▶ Scene comparison data
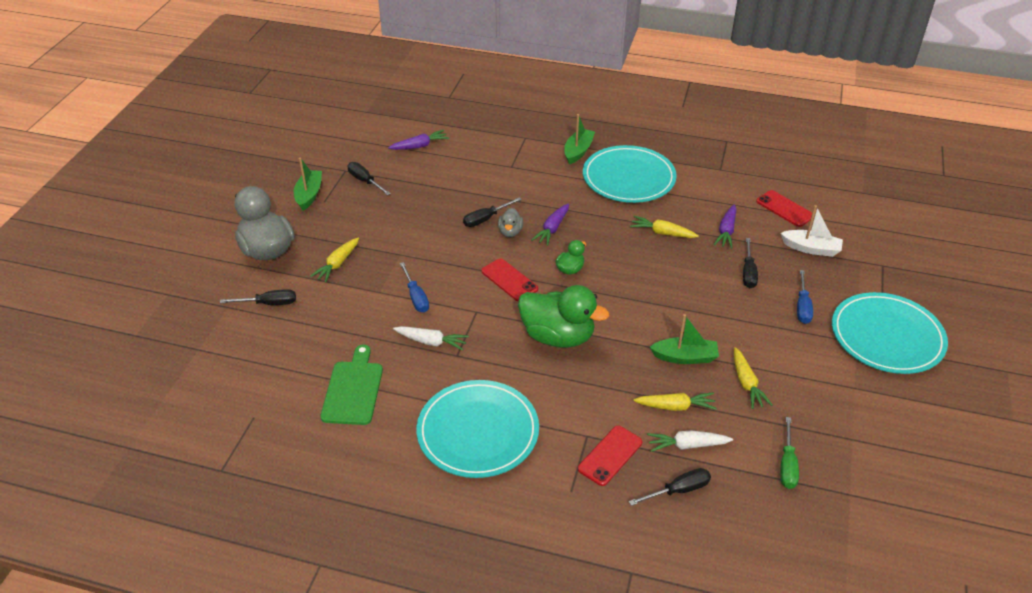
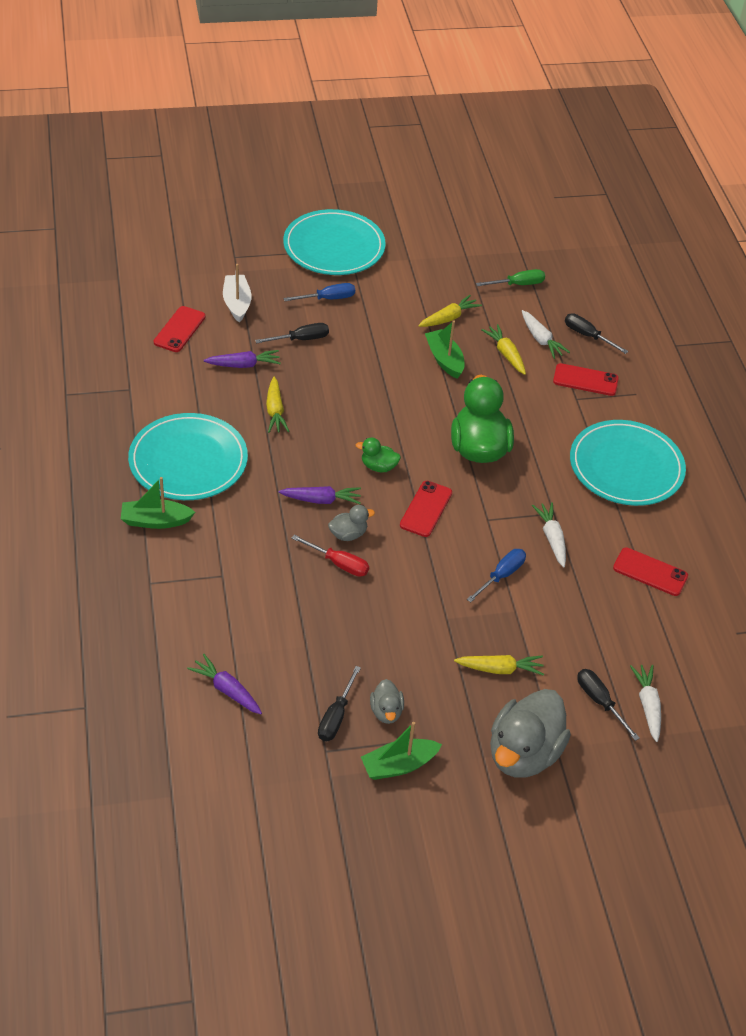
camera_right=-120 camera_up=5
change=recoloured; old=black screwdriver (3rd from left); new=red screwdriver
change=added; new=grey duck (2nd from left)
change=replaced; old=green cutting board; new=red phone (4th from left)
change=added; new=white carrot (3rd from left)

▶ Work task
Leave every picture out and output the records exactly.

▶ Exercise answer
camera_right=-120 camera_up=5
change=recoloured; old=black screwdriver (3rd from left); new=red screwdriver
change=added; new=grey duck (2nd from left)
change=replaced; old=green cutting board; new=red phone (4th from left)
change=added; new=white carrot (3rd from left)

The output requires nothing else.